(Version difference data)
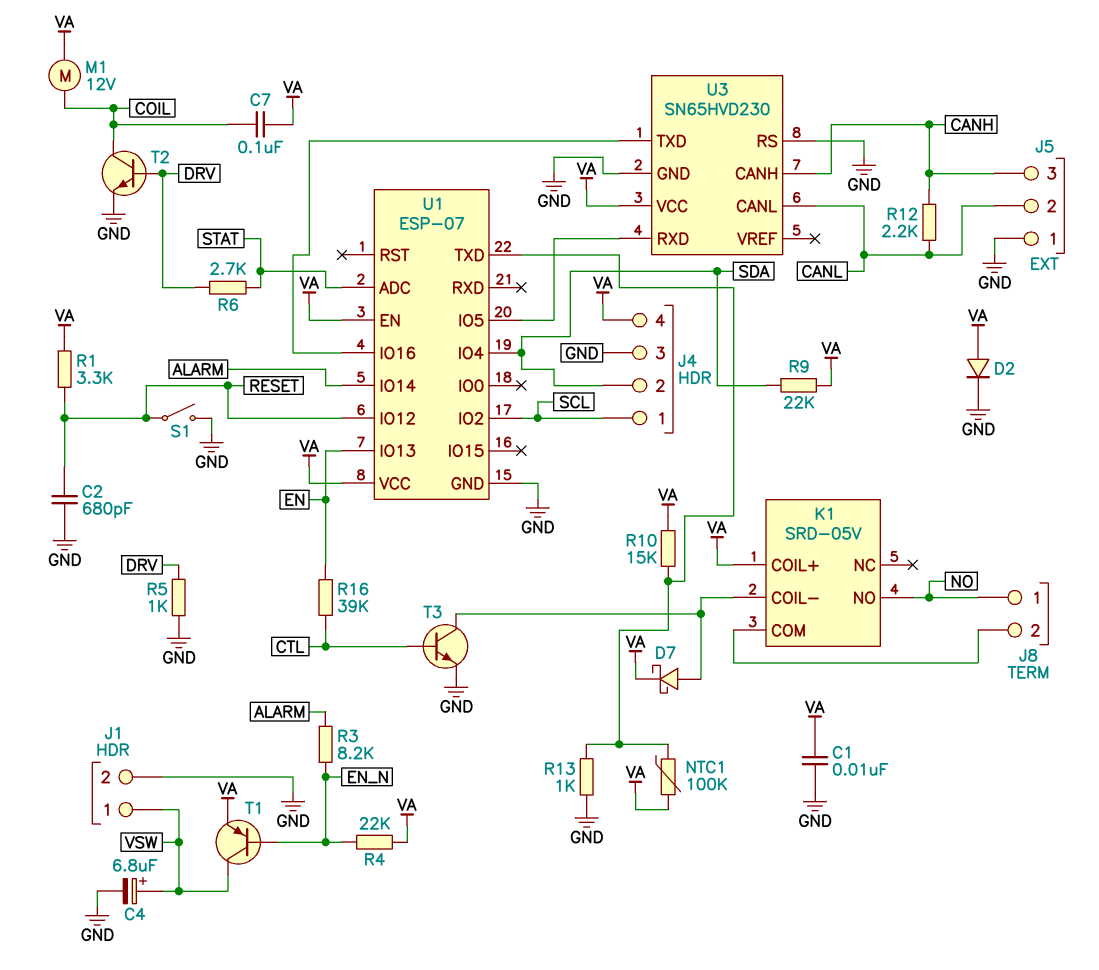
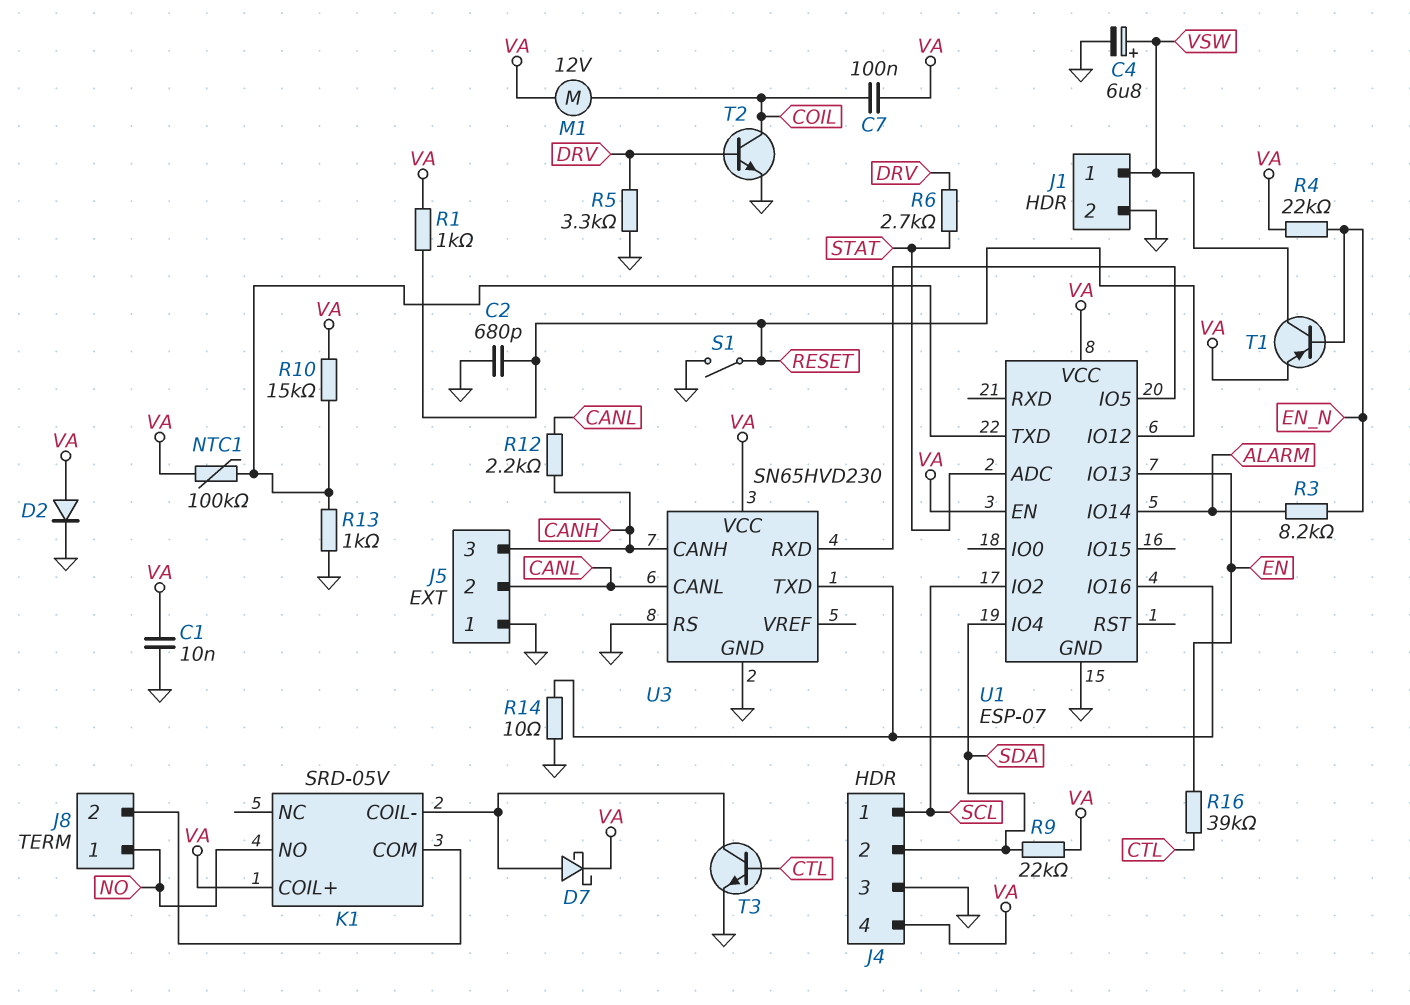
R1: 3.3k (RESET, VA) -> 1k (RESET, VA)
R5: 1k (DRV, GND) -> 3.3k (DRV, GND)
R14: none -> 10 (GND, U1/IO16)

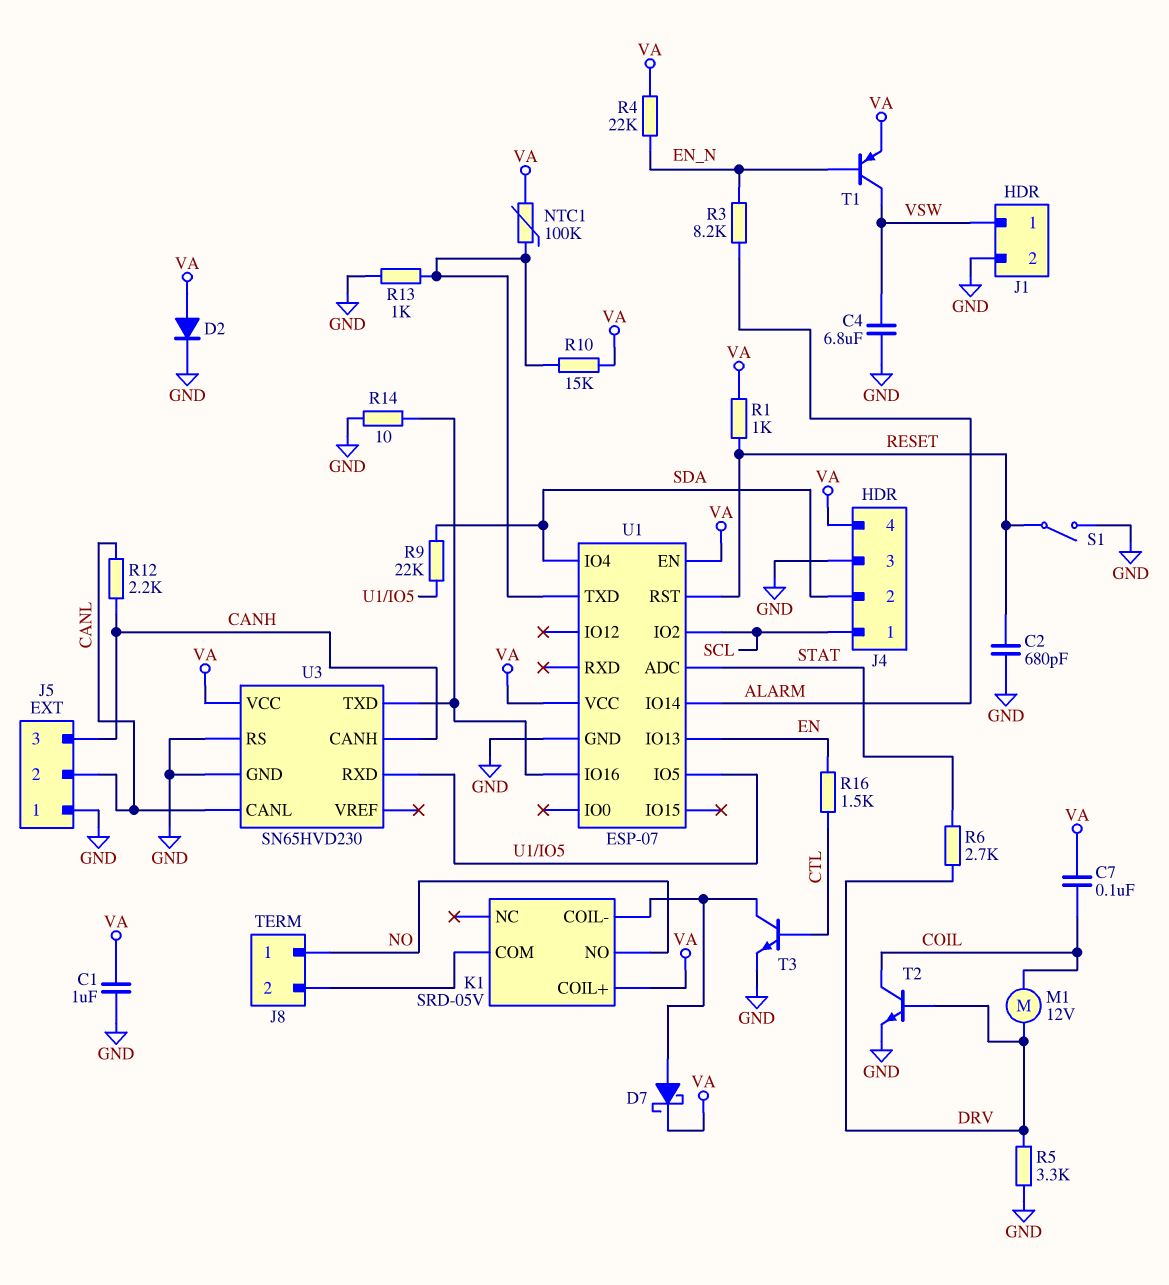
C1: 10nF (GND, VA) -> 1uF (GND, VA)
C4: 6.8uF (plus VSW, minus GND) -> 6.8uF (GND, VSW)
M1: motor 12V (COIL, VA) -> motor 12V (COIL, DRV)
R9: 22k (SDA, VA) -> 22k (SDA, U1/IO5)
R16: 39k (CTL, EN) -> 1.5k (CTL, EN)
U1 pin IO12: RESET -> none
U1 pin RST: none -> RESET

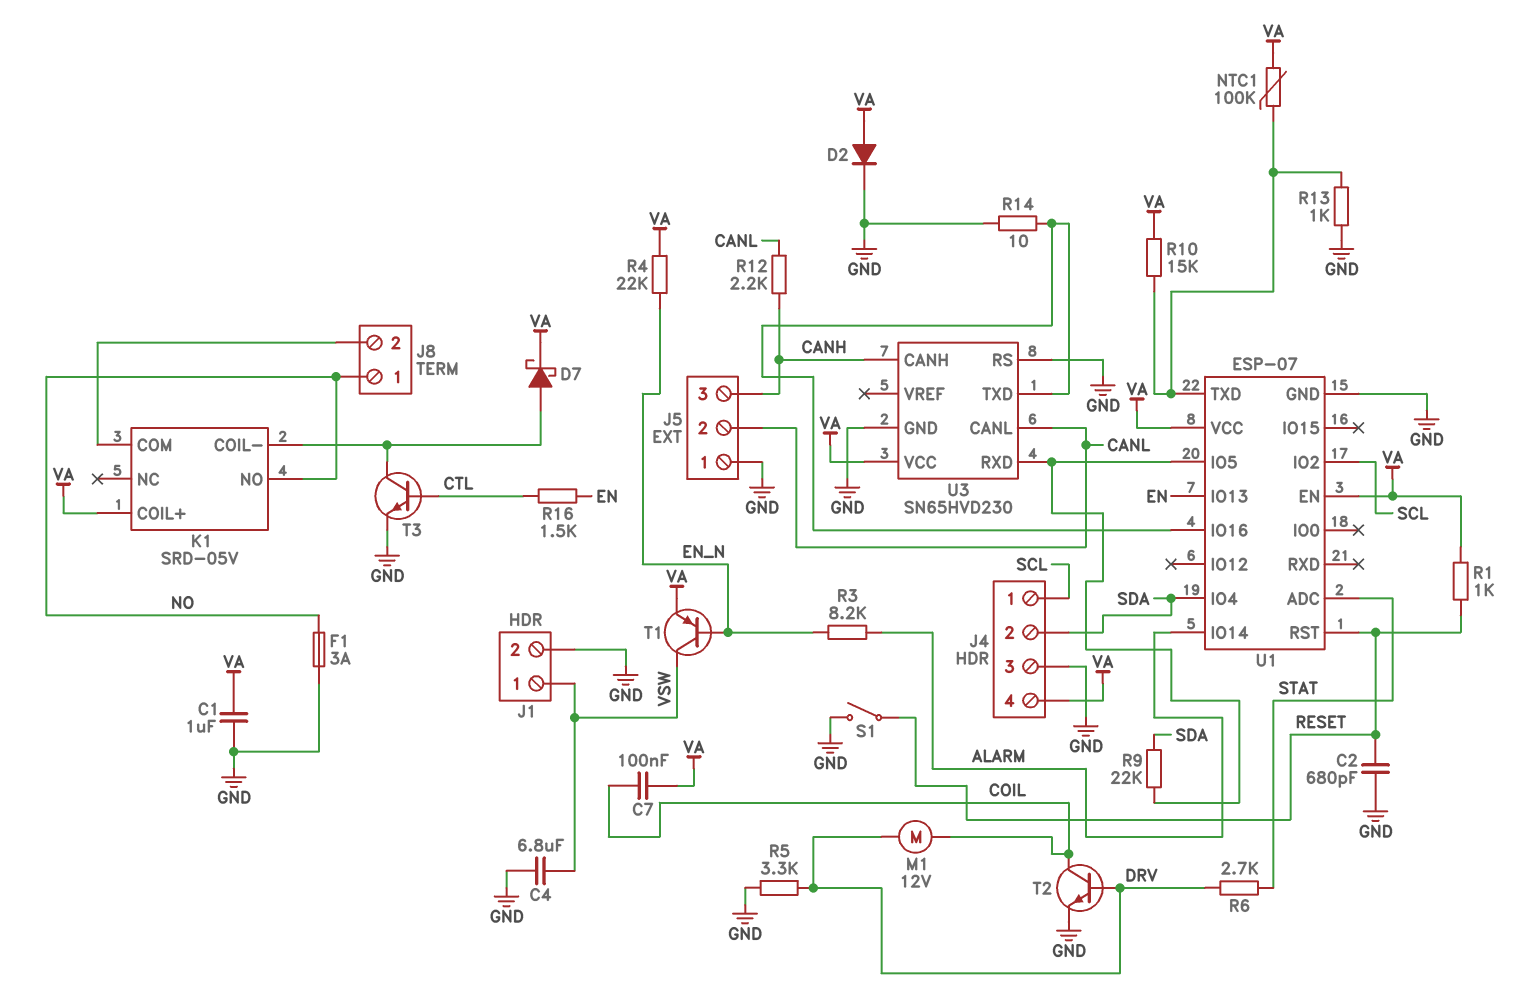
F1: none -> 3A (GND, NO)

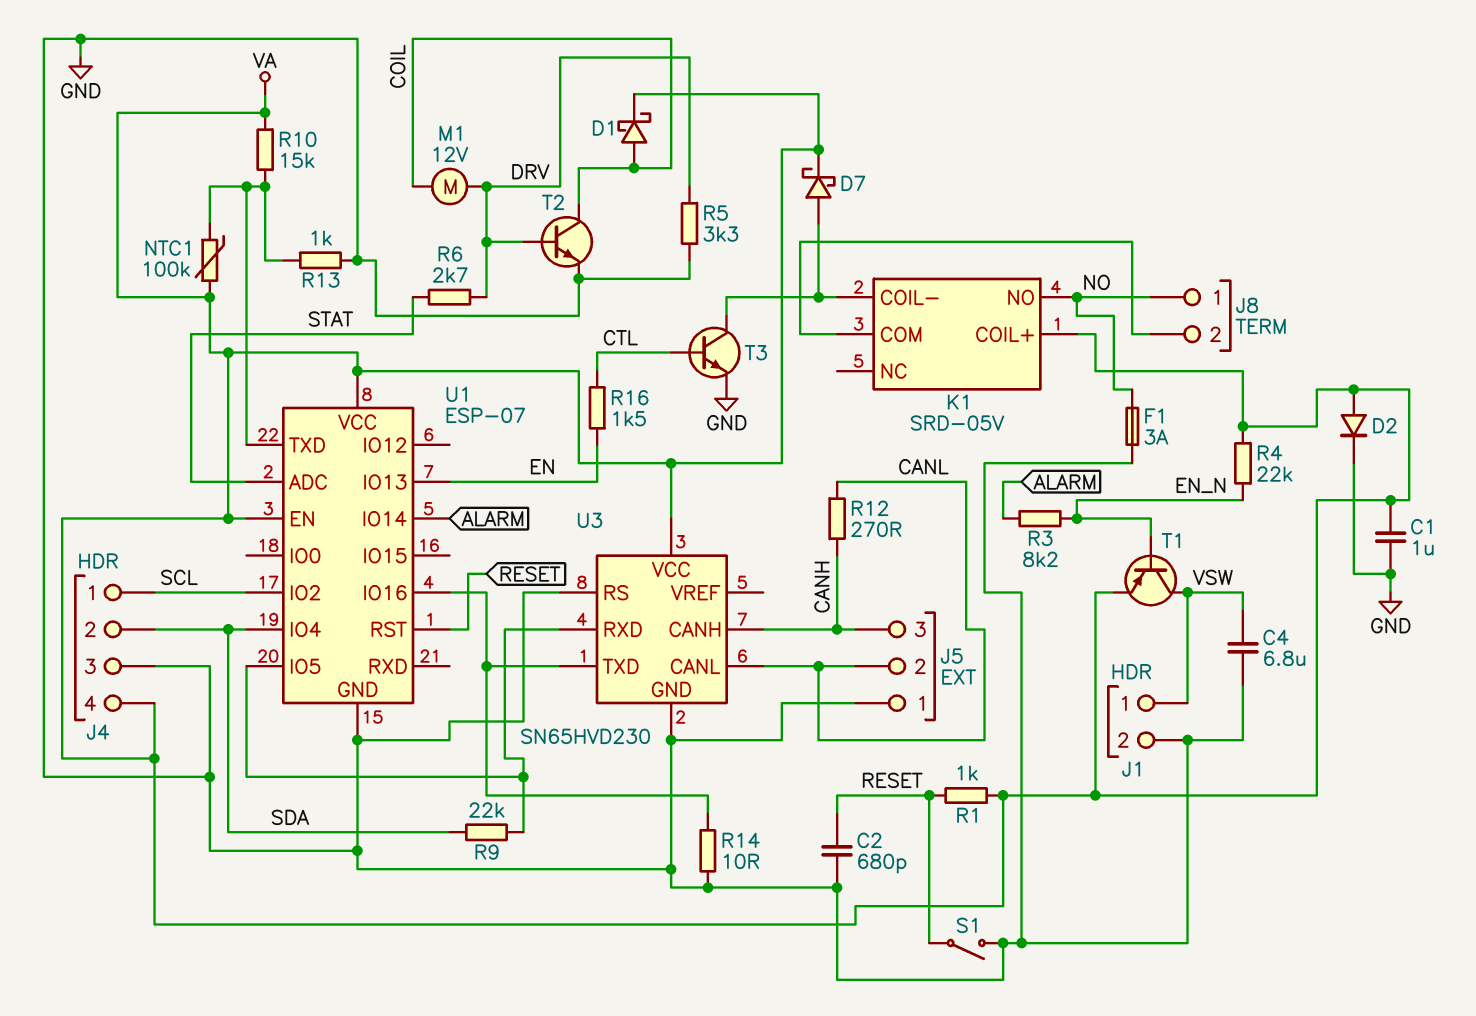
C7: 100nF (COIL, VA) -> none
D1: none -> schottky (A COIL, K VA)
R12: 2.2k (CANH, CANL) -> 270 (CANH, CANL)

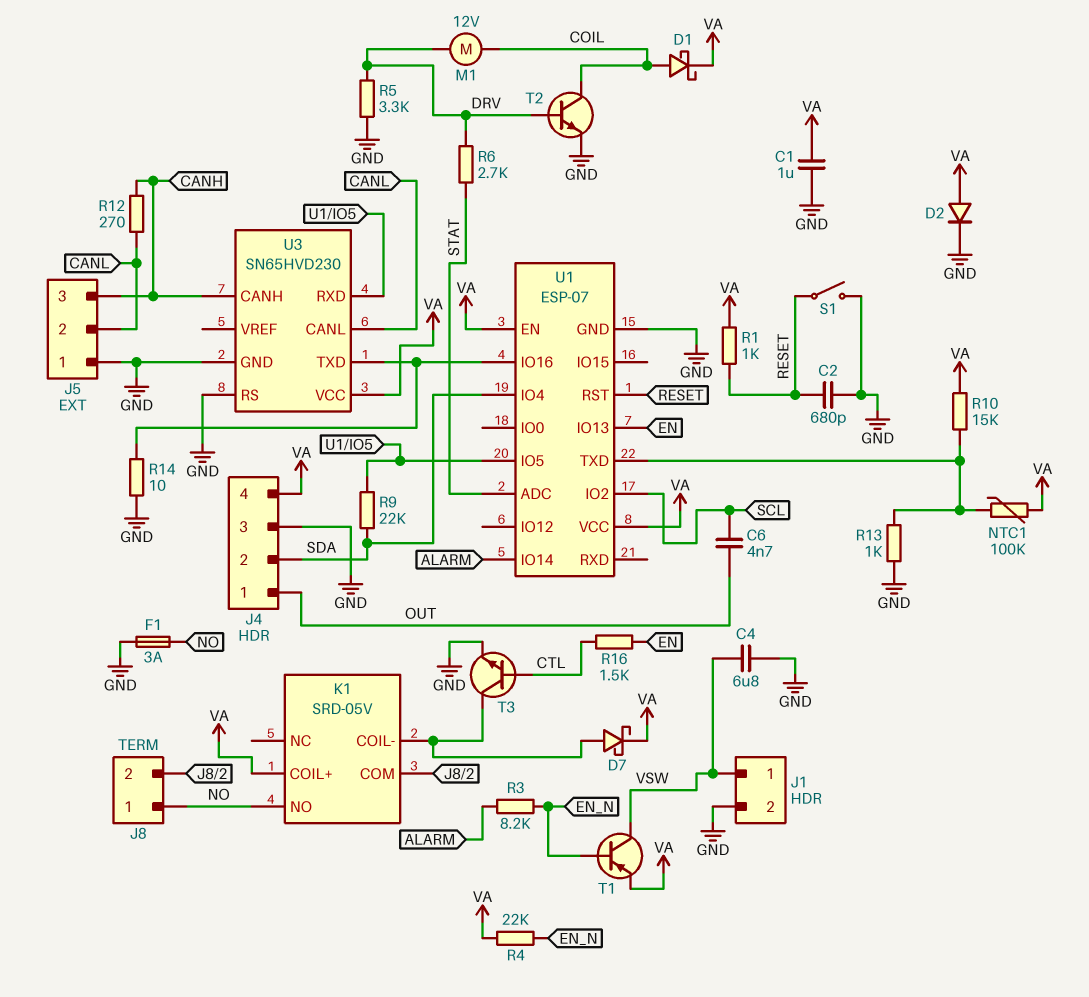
C6: none -> 4.7nF (OUT, SCL)
J4 pin 1: SCL -> OUT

§ **YOUR TASK**
Please give every line above again word for word, apart from the pictures.

§ **RESULT OF THIS EXERCISE**
R1: 3.3k (RESET, VA) -> 1k (RESET, VA)
R5: 1k (DRV, GND) -> 3.3k (DRV, GND)
R14: none -> 10 (GND, U1/IO16)

C1: 10nF (GND, VA) -> 1uF (GND, VA)
C4: 6.8uF (plus VSW, minus GND) -> 6.8uF (GND, VSW)
M1: motor 12V (COIL, VA) -> motor 12V (COIL, DRV)
R9: 22k (SDA, VA) -> 22k (SDA, U1/IO5)
R16: 39k (CTL, EN) -> 1.5k (CTL, EN)
U1 pin IO12: RESET -> none
U1 pin RST: none -> RESET

F1: none -> 3A (GND, NO)

C7: 100nF (COIL, VA) -> none
D1: none -> schottky (A COIL, K VA)
R12: 2.2k (CANH, CANL) -> 270 (CANH, CANL)

C6: none -> 4.7nF (OUT, SCL)
J4 pin 1: SCL -> OUT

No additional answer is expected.